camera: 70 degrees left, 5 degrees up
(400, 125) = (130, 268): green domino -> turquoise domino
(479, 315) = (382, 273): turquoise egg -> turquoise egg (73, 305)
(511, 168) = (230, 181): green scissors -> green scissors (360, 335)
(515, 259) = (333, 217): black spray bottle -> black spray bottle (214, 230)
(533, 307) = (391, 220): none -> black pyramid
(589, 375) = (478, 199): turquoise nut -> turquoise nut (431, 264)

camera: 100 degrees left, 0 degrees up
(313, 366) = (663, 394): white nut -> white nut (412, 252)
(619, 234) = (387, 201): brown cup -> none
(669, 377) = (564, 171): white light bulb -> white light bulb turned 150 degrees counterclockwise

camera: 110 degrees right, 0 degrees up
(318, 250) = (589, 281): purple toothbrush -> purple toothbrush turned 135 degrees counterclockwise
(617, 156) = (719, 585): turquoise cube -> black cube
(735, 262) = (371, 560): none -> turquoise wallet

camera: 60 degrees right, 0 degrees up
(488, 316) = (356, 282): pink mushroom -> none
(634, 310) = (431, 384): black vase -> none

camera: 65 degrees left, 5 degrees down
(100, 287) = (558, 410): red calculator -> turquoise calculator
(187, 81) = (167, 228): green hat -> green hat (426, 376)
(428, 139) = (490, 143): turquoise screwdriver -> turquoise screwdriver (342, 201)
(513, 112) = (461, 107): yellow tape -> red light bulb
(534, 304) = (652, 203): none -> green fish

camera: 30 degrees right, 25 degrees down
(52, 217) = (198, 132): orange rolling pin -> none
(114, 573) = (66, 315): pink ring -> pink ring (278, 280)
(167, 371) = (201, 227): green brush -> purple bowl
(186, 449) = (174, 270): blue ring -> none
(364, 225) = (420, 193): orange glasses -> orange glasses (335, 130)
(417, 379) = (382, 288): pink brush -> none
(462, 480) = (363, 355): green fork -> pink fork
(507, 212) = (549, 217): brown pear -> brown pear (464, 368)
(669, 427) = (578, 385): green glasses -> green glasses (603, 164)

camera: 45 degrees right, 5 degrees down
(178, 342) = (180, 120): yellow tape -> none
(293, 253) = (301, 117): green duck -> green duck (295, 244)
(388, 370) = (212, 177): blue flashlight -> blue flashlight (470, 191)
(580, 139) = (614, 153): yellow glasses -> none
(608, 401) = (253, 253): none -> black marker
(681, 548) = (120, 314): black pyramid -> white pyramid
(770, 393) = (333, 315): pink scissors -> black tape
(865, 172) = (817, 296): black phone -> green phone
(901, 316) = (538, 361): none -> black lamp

......

• **What is required**
Word for word, restate the data above from its first line down to and including the line with "(511, 168) = (230, 181): green".

• **Response box**
camera: 70 degrees left, 5 degrees up
(400, 125) = (130, 268): green domino -> turquoise domino
(479, 315) = (382, 273): turquoise egg -> turquoise egg (73, 305)
(511, 168) = (230, 181): green scissors -> green scissors (360, 335)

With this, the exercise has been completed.